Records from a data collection
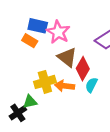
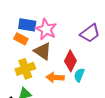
brown triangle: (67, 57) -> (43, 51), moved
yellow cross: (45, 82) -> (25, 69), moved

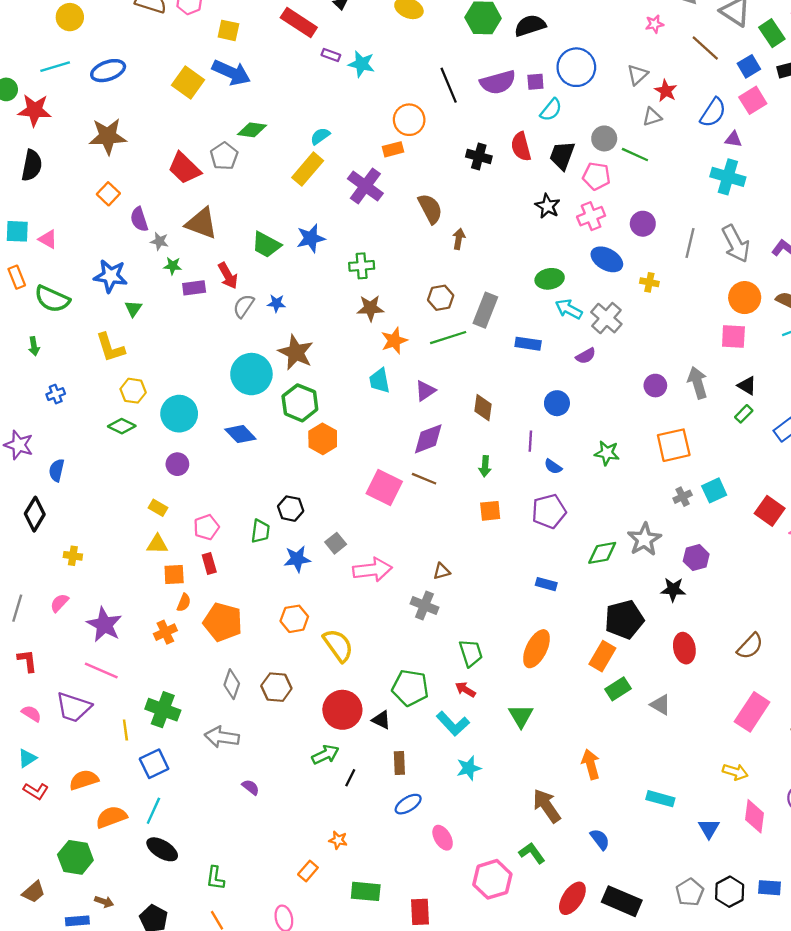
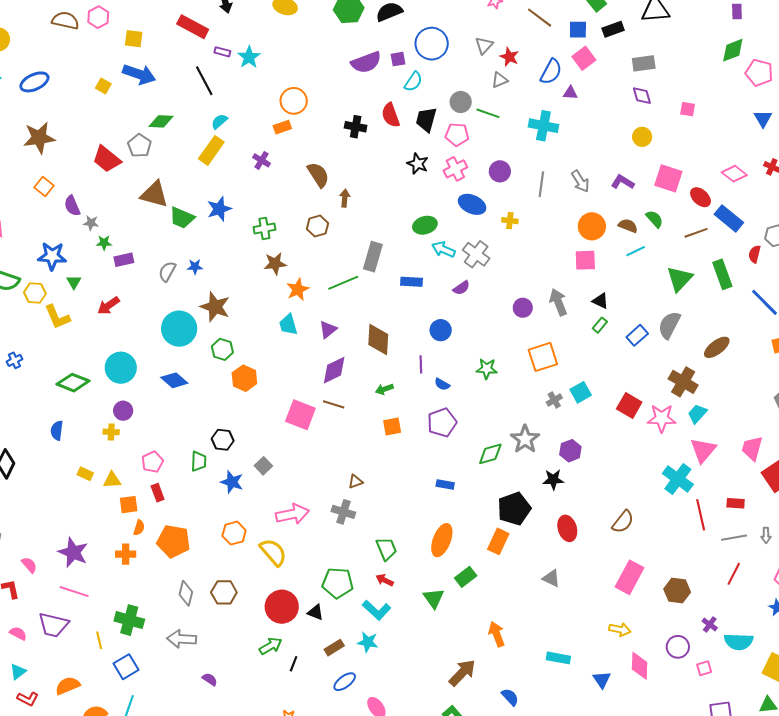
cyan star: (361, 64) -> (249, 57), turned 30
blue square: (749, 66) -> (578, 30), turned 36
yellow square: (188, 83) -> (103, 86), size x0.6
black line: (449, 85) -> (204, 81), moved
cyan cross: (728, 177) -> (543, 126), moved
purple cross: (365, 186) -> (262, 160), size x0.6
brown triangle: (201, 223) -> (154, 194), moved
gray arrow: (736, 244) -> (580, 181), size x0.7
red arrow: (228, 276) -> (108, 306), moved, turned 90
brown hexagon: (441, 298) -> (317, 226), moved
yellow hexagon: (133, 391) -> (35, 293), moved
green hexagon: (300, 403) -> (222, 349), size x0.7
brown diamond: (483, 408) -> (378, 340), size x1.4
green diamond: (122, 426) -> (73, 383), size x1.4
green arrow: (485, 466) -> (384, 389), turned 72
blue semicircle: (57, 470) -> (57, 430), moved
yellow rectangle: (158, 508) -> (85, 474), moved
yellow cross: (73, 556) -> (111, 432), moved
blue star: (297, 559) -> (232, 482), turned 30
pink arrow: (372, 570) -> (292, 514), moved
pink semicircle: (59, 603) -> (29, 565), moved, turned 102
orange cross: (165, 632) -> (126, 554), turned 30
green rectangle: (618, 689) -> (466, 577), moved
brown rectangle: (399, 763) -> (334, 648), turned 66
cyan star: (469, 768) -> (368, 642), moved, turned 30
brown arrow: (547, 806) -> (462, 673), turned 84

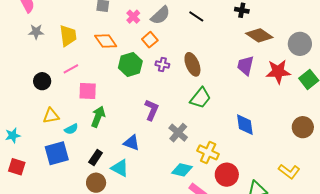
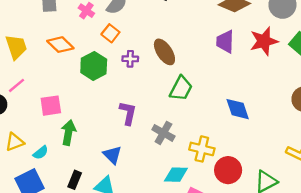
pink line: (71, 69) -> (17, 85), moved
blue triangle: (132, 143) -> (112, 155), turned 36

▶ Directions
Your answer must be the exact lines from the one containing "yellow square: (188, 83)" through the last line of the records above, with both included and no pictures.

▶ The answer
yellow square: (188, 83) -> (103, 86), size x0.6
black line: (449, 85) -> (204, 81), moved
cyan cross: (728, 177) -> (543, 126), moved
purple cross: (365, 186) -> (262, 160), size x0.6
brown triangle: (201, 223) -> (154, 194), moved
gray arrow: (736, 244) -> (580, 181), size x0.7
red arrow: (228, 276) -> (108, 306), moved, turned 90
brown hexagon: (441, 298) -> (317, 226), moved
yellow hexagon: (133, 391) -> (35, 293), moved
green hexagon: (300, 403) -> (222, 349), size x0.7
brown diamond: (483, 408) -> (378, 340), size x1.4
green diamond: (122, 426) -> (73, 383), size x1.4
green arrow: (485, 466) -> (384, 389), turned 72
blue semicircle: (57, 470) -> (57, 430), moved
yellow rectangle: (158, 508) -> (85, 474), moved
yellow cross: (73, 556) -> (111, 432), moved
blue star: (297, 559) -> (232, 482), turned 30
pink arrow: (372, 570) -> (292, 514), moved
pink semicircle: (59, 603) -> (29, 565), moved, turned 102
orange cross: (165, 632) -> (126, 554), turned 30
green rectangle: (618, 689) -> (466, 577), moved
brown rectangle: (399, 763) -> (334, 648), turned 66
cyan star: (469, 768) -> (368, 642), moved, turned 30
brown arrow: (547, 806) -> (462, 673), turned 84

pink line: (71, 69) -> (17, 85), moved
blue triangle: (132, 143) -> (112, 155), turned 36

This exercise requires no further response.